> Exercise
Pick out each line in the rows below that contains the string "kern". Treat uppercase and lowercase letters as distinct.

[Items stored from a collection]

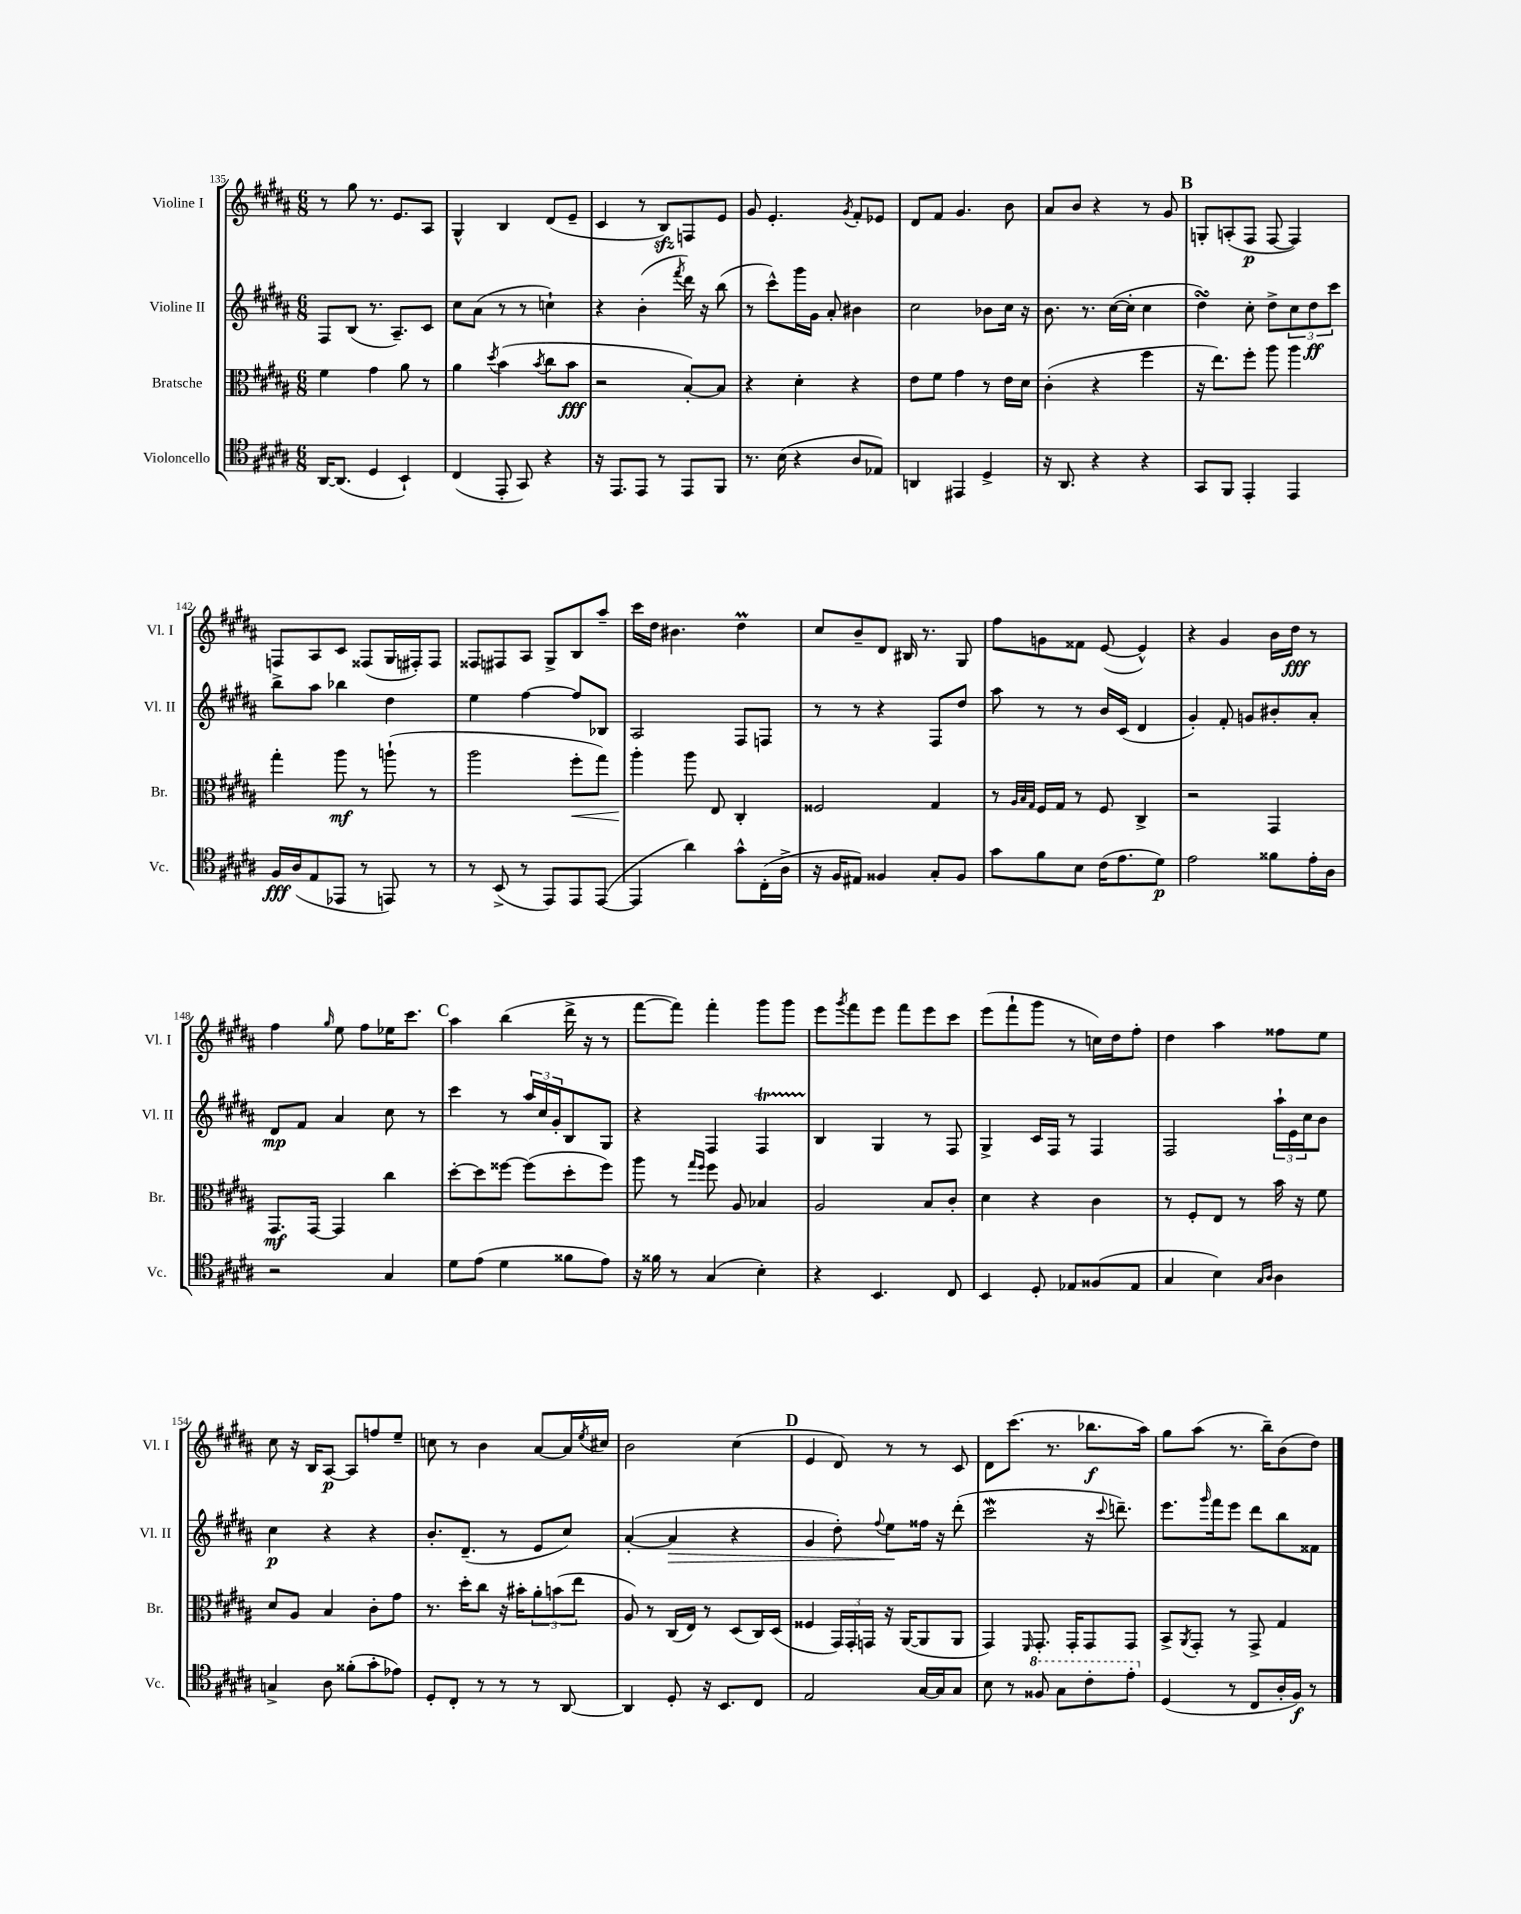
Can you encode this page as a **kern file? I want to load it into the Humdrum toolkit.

**kern	**kern	**kern	**kern
*staff4	*staff3	*staff2	*staff1
*clefC4	*clefC3	*clefG2	*clefG2
*k[f#c#g#d#a#]	*k[f#c#g#d#a#]	*k[f#c#g#d#a#]	*k[f#c#g#d#a#]
*M6/8	*M6/8	*M6/8	*M6/8
[16AA#/LK	4f#\	8F#/L	8r
(8.AA#/]J	.	.	.
.	.	(8B/J	8gg#\
4D#/	4g#\	8.r	8.r
.	.	8.A#~/L)	8.e/L
4BB`/)	8a#\	.	.
.	8r	8c#/J	8A#/J
=	=	=	=
(4C#/	4a#\	8cc#\L	4G#^^/
.	.	(8a#\J	.
.	8qdd#/	.	.
8EE'/	(4b\	8r	4B/
8GG#/)	.	8r	.
.	8qb/	.	.
4r	8cc#\L	4cc`\)	(8d#/L
.	8b\J	.	8e~/J
=	=	=	=
16r	2r	4r	4c#/
8.EE/L	.	.	.
8EE/J	.	(4b'\	8r
8r	.	.	8B/L)
.	.	8qfff#/	.
8EE/L	[8B'/L)	16ddd#\)	8F/
.	.	16r	.
8FF#/J	8B/]J	(8bb\	8e/J
=	=	=	=
8.r	4r	8r	8g#/
.	.	8ccc#^^\L)	4.e'/
(16B\	.	.	.
4r	4d#'\	16ggg#\L	.
.	.	16g#\JJ	.
.	.	8a#'/	.
.	.	.	8qg#/
8A#/L	4r	4b#\	8f#'/L
8E-/J)	.	.	8e-/J
=	=	=	=
4AA/	8e\L	2cc#\	8d#/L
.	8f#\J	.	8f#/J
4EE#/	4g#\	.	4.g#/
4D#^/	8r	8b-\L	.
.	16e\LL	16cc#\Jk	8b\
.	16d#\JJ	16r	.
=	=	=	=
16r	(4c#'\	8.b\	8a#/L
8.AA#/	.	.	.
.	.	.	8b/J
.	.	8.r	.
4r	4r	.	4r
.	.	([16cc#\LL	.
.	.	16cc#'\]JJ	.
4r	4ff#\	4cc#\	8r
.	.	.	8g#/
=	=	=	=
8GG#/L	16r	4dd#\)	8G'/L
.	8.ee\L)	.	.
8FF#/J	.	.	(8A'/
4EE'/	8ff#'\J	8cc#'\	8F#/J
.	8aa#\	8dd#^\L	[8F#/
4EE/	4aa#\	12cc#\	4F#/])
.	.	12dd#\	.
.	.	12ccc#\J	.
=	=	=	=
16F#/LL	4gg#'\	8bb^\L	8F/L
(16A#/J	.	.	.
8E/	.	8aa#\J	8A#/
8EE-/J	8aa#\	4bb-\	8c#/J
8r	8r	.	(8F##/L
8EE/)	(8aa`\	4dd#\	16G#/L
.	.	.	16F#'/J)
8r	8r	.	8F#/J
=	=	=	=
8r	2aa#\	4ee\	8F##/L
(8BB^/	.	.	8F#/
8r	.	[4ff#\	8A#/J
8EE/L)	.	.	8G#^/L
8EE/	8ff#'\L	8ff#/]L	8B/
([8EE/J	8gg#\J)	8B-/J	8aa#~/J
=	=	=	=
4EE/]	4aa#'\	2A#/	16ccc#\LL
.	.	.	16dd#\JJ
.	.	.	4.b#\
4a#\)	8aa#\	.	.
.	8E/	.	.
8g#^^\L	4C#'/	8F#/L	4dd#\
(16C#'\L	.	8F/J	.
16A#^\JJ	.	.	.
=	=	=	=
16r	2F##/	8r	8cc#/L
16F#/LK	.	.	.
8E#/J)	.	8r	8b~/
4F##/	.	4r	8d#/J
.	.	.	16B#/
.	.	.	8.r
8G#'/L	4G#/	8F#/L	.
8F##/J	.	8dd#/J	8G#/
=	=	=	=
8g#\L	8r	8aa#\	8ff#\L
.	32qqA#/LLL	.	.
.	32qqB/	.	.
.	32qqG#/JJJ	.	.
8f#\	16F#/LL	8r	8g\
.	16G#/JJ	.	.
8B\J	8r	8r	8f##\J
(16c#\LK	8F#/	16b/LL	([8e/
8.e\	.	(16c#/JJ	.
.	4C#^/	4d#/	4e^^/])
8d#\J)	.	.	.
=	=	=	=
2e\	2r	4g#'/)	4r
.	.	8f#'/	4g#/
.	.	8g/L	.
8f##\L	4GG#/	8b#'/	16b\LL
.	.	.	16dd#\JJ
16e'\L	.	8a#'/J	8r
16A#\JJ	.	.	.
=	=	=	=
2r	8.GG#/L	8d#/L	4ff#\
.	.	8f#/J	.
.	[16GG#/Jk	.	.
.	.	.	16qqgg#/
.	4GG#/]	4a#/	8ee\
.	.	.	8ff#\L
4G#/	4cc#\	8cc#\	16ee-\K
.	.	.	8.ccc#\J
.	.	8r	.
=	=	=	=
8d#\L	[8dd#'\L	4ccc#\	4aa#\
(8e\J	8dd#\]	.	.
4d#\	[8ff##\J	8r	(4bb\
.	(8ff##\]L	24aa#/LL	.
.	.	24cc#/	.
.	.	24g#'/J	.
8f##\L	8dd#'\	8B/	16ddd#^\
.	.	.	16r
8e\J)	8ff##\J)	8G#/J	8r
=	=	=	=
16r	8aa#\	4r	[8fff#\L
16f##\	.	.	.
8r	8r	.	8fff#\]J)
.	16qqgg#/LL	.	.
.	16qqff#/JJ	.	.
(4G#/	8ff#\	4F#/	4fff#'\
.	8A#/	.	.
4B'\)	4B-/	4F#/	8ggg#\L
.	.	.	8ggg#\J
=	=	=	=
4r	2A#/	4B/	8eee\L
.	.	.	8qggg#/
.	.	.	8fff#\
4.BB/	.	4G#/	8eee\J
.	.	.	8fff#\L
.	8B/L	8r	8eee\
8C#/	8c#'/J	8F#/	8ccc#\J
=	=	=	=
4BB/	4d#\	4G#^/	(8eee\L
.	.	.	8fff#`\
8D#'/	4r	16c#/LL	8ggg#\J
.	.	16F#/JJ	.
8E-/L	.	8r	8r
(8F##/	4c#\	4F#/	16cc\LL)
.	.	.	16dd#\J
8E-/J	.	.	8ff#'\J
=	=	=	=
4G#/	8r	2F#/	4dd#\
.	8F#'/L	.	.
4B\)	8E/J	.	4aa#\
.	8r	.	.
16qqG#/LL	.	.	.
16qqA#/JJ	.	.	.
4A#\	16b\	24aa#`\LL	8ff##\L
.	.	24e\	.
.	16r	.	.
.	.	24cc#\J	.
.	8f#\	8b\J	8ee\J
=	=	=	=
4G^/	8d#/L	4cc#\	8cc#\
.	8A#/J	.	16r
.	.	.	16B/LK
8A#\	4B/	4r	[8A#/J
(8f##'\L	.	.	8A#/]L
8g#'\	8c#'\L	4r	8ff/
8e-\J)	8g#\J	.	8ee~/J
=	=	=	=
8D#'/L	8.r	8.b'/L	8cc\
8C#'/J	.	.	8r
.	16dd#'\LK	(8.d#~/J	.
8r	8cc#\J	.	4b\
8r	16r	8r	.
.	16b#'\LK	.	.
8r	12a#'\	8e/L	[8a#/L
.	(12b\	.	.
[8AA#/	.	8cc#/J)	16a#/]L
.	12ee\J	.	.
.	.	.	8qee/
.	.	.	16cc#/JJ
=	=	=	=
4AA#/]	8A#/)	([4a#'/	2b\
.	8r	.	.
8D#'/	(16C#/LL	4a#/]	.
.	16E/JJ)	.	.
16r	8r	.	.
8.BB/L	.	.	.
.	(8D#/L	4r	(4cc#\
8C#/J	16C#/L)	.	.
.	(16D#/JJ	.	.
=	=	=	=
2E/	4F##/	4g#/	4e/
.	24GG#/LL)	8dd#'\)	8d#/)
.	24GG#'/	.	.
.	24GG/JJ	.	.
.	.	8qqff#/	.
.	16r	8ee\L	8r
.	([16AA#/LK	.	.
[16G#/LL	8AA#/]	16ff##\Jk	8r
16G#/]J	.	16r	.
8G#/J	8AA#/J	(8ddd#'\	8c#/
=	=	=	=
8B\	4GG#/)	2ccc#\	8d#\L
8r	.	.	(8.ccc#\J
.	16qqFF#/	.	.
8f##/	8.GG#'/	.	.
.	.	.	8.r
8g#\L	.	.	.
.	16GG#'/LK	.	.
8cc#'\	8GG#/	16r	8.bb-\L
.	.	8qqccc#/	.
.	.	8.ddd~\)	.
8ee'\J	8GG#/J	.	.
.	.	.	16aa#\Jk)
=	=	=	=
(4D#/	8BB^/L	8.eee\L	8gg#\L
.	8qAA#/	.	.
.	8GG#'/J	.	(8aa#\J
.	.	16qqggg#/	.
.	.	16fff#\k	.
8r	8r	8eee\J	8.r
8C#/L	8GG#^/	8ddd#\L	.
.	.	.	16bb~\LK)
16A#'/L	4G#/	8bb\	(8b\
16F#/JJ)	.	.	.
8r	.	8f##\J	8dd#\J)
==	==	==	==
*-	*-	*-	*-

> Result for this task
Can you encode this page as a **kern file? I want to load it into the Humdrum toolkit.
**kern	**kern	**kern	**kern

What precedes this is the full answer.